Exercise input -
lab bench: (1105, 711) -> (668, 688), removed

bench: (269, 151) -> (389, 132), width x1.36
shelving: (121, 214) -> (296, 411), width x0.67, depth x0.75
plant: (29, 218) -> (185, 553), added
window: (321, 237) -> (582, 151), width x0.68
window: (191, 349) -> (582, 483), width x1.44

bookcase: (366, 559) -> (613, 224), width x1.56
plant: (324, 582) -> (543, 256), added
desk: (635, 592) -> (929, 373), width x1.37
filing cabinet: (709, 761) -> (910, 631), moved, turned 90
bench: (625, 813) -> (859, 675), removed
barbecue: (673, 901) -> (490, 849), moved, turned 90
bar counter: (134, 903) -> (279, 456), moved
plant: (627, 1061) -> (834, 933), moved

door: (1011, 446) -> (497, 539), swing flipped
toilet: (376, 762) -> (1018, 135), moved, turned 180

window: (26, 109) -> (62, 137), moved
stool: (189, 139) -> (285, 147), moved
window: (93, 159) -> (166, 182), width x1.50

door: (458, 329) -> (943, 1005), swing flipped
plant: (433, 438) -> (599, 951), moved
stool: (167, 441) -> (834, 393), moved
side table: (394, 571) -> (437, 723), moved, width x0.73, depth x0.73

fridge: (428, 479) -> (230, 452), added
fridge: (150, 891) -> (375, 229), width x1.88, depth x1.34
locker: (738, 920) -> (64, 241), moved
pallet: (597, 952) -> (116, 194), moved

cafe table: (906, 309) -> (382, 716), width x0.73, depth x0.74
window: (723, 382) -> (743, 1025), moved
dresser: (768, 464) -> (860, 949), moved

Work task - Give an exact copy of the lines from the one with "window: (321, 237) -> (582, 151), width x0.68" through the end of the entries, both ends included.

Solution for this problem -
window: (321, 237) -> (582, 151), width x0.68
window: (191, 349) -> (582, 483), width x1.44

bookcase: (366, 559) -> (613, 224), width x1.56
plant: (324, 582) -> (543, 256), added
desk: (635, 592) -> (929, 373), width x1.37
filing cabinet: (709, 761) -> (910, 631), moved, turned 90
bench: (625, 813) -> (859, 675), removed
barbecue: (673, 901) -> (490, 849), moved, turned 90
bar counter: (134, 903) -> (279, 456), moved
plant: (627, 1061) -> (834, 933), moved

door: (1011, 446) -> (497, 539), swing flipped
toilet: (376, 762) -> (1018, 135), moved, turned 180

window: (26, 109) -> (62, 137), moved
stool: (189, 139) -> (285, 147), moved
window: (93, 159) -> (166, 182), width x1.50

door: (458, 329) -> (943, 1005), swing flipped
plant: (433, 438) -> (599, 951), moved
stool: (167, 441) -> (834, 393), moved
side table: (394, 571) -> (437, 723), moved, width x0.73, depth x0.73

fridge: (428, 479) -> (230, 452), added
fridge: (150, 891) -> (375, 229), width x1.88, depth x1.34
locker: (738, 920) -> (64, 241), moved
pallet: (597, 952) -> (116, 194), moved

cafe table: (906, 309) -> (382, 716), width x0.73, depth x0.74
window: (723, 382) -> (743, 1025), moved
dresser: (768, 464) -> (860, 949), moved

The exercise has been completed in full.